-- ASSIGNMENT --
Where a line holds the word "plus", copy that line from the data below.

>>>>>

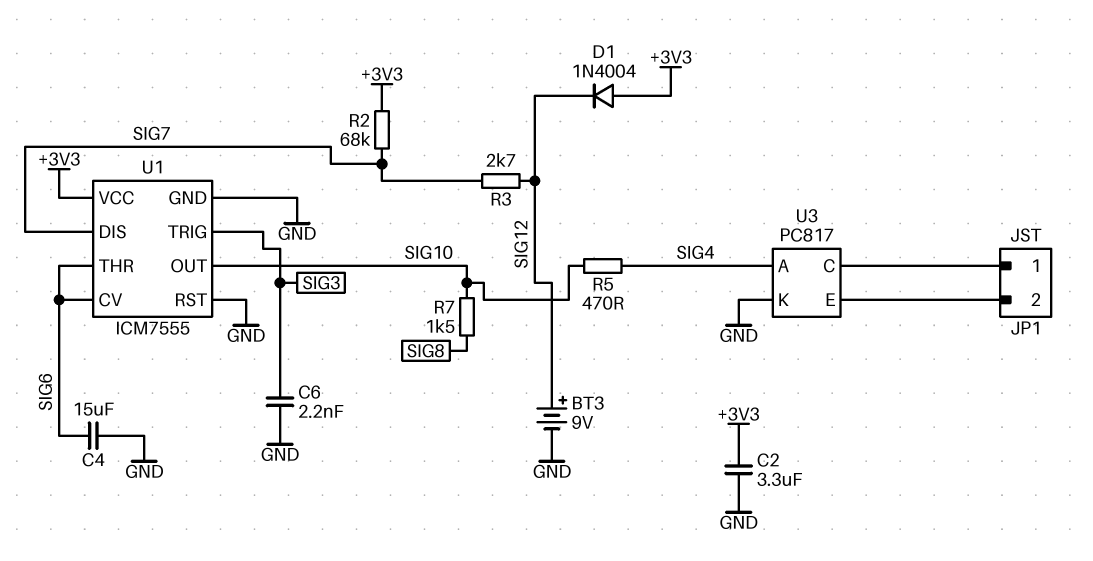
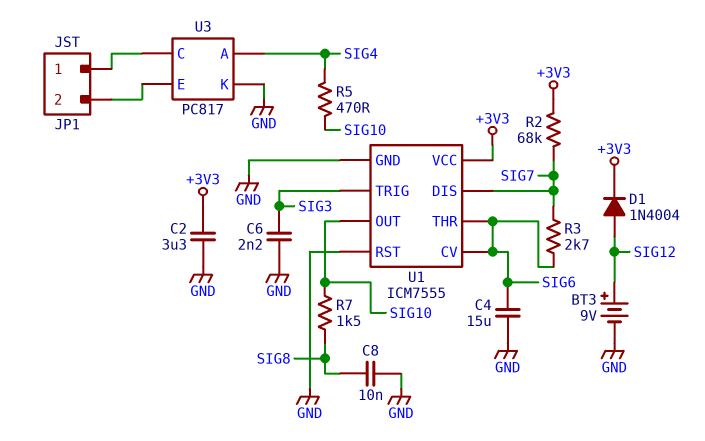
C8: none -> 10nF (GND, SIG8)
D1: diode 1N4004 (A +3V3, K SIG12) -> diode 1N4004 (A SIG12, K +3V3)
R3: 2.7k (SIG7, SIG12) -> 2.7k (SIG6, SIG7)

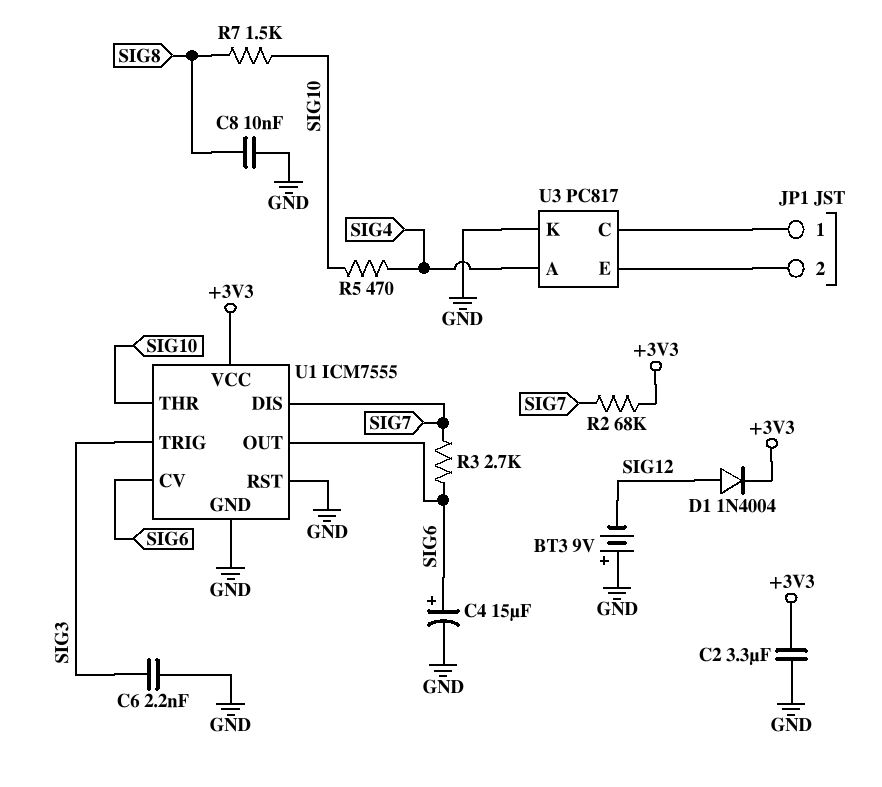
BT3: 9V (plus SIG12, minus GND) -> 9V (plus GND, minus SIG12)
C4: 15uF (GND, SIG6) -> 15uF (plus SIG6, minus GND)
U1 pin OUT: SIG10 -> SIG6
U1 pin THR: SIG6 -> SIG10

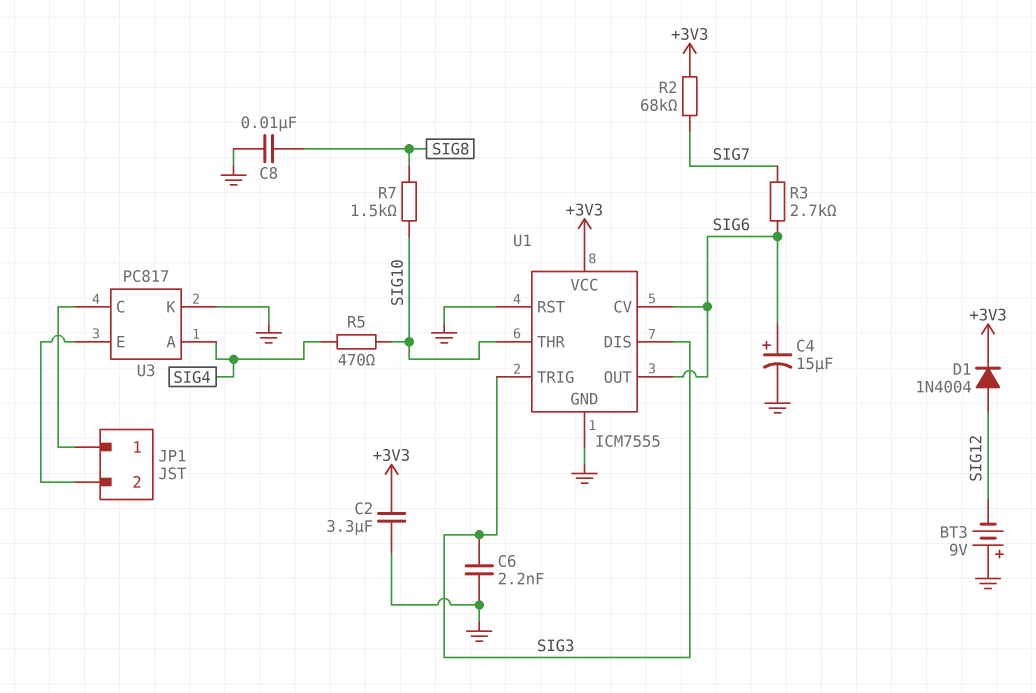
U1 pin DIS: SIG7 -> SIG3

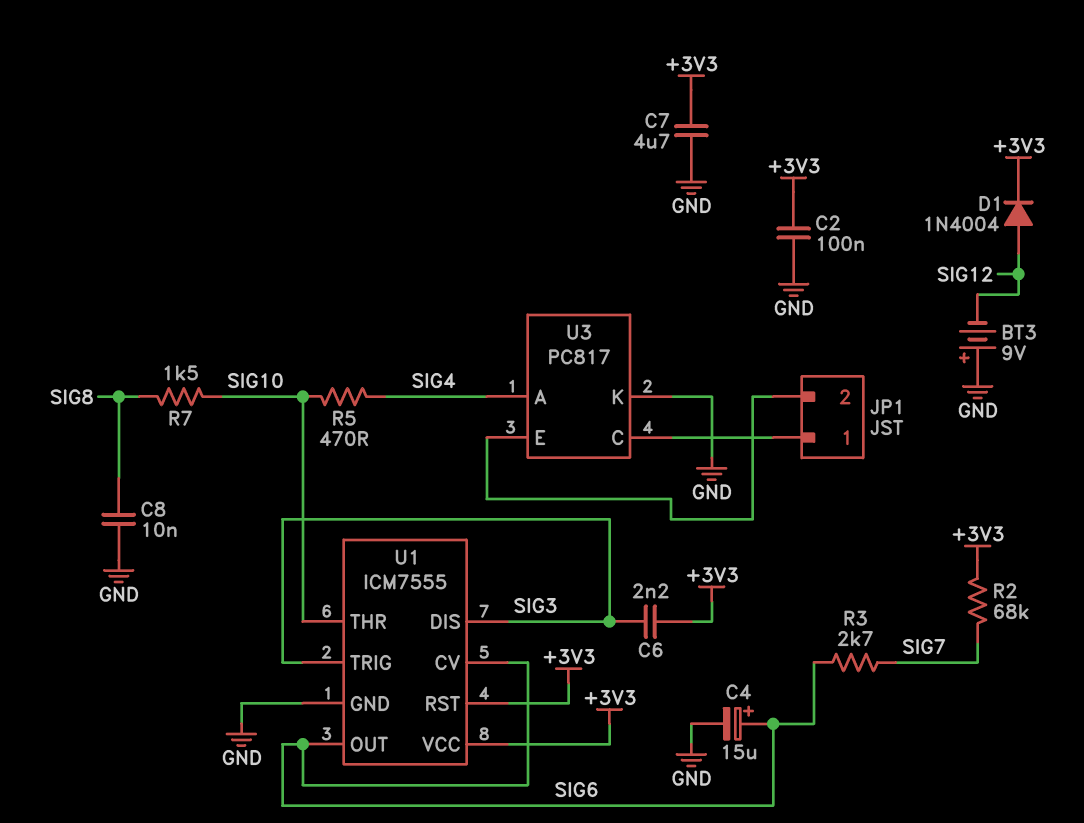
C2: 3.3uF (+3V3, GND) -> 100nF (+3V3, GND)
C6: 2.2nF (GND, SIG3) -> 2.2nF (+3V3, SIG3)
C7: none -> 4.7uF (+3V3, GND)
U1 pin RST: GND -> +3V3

<<<<<

-- SOLUTION TO THIS PROBLEM --
BT3: 9V (plus SIG12, minus GND) -> 9V (plus GND, minus SIG12)
C4: 15uF (GND, SIG6) -> 15uF (plus SIG6, minus GND)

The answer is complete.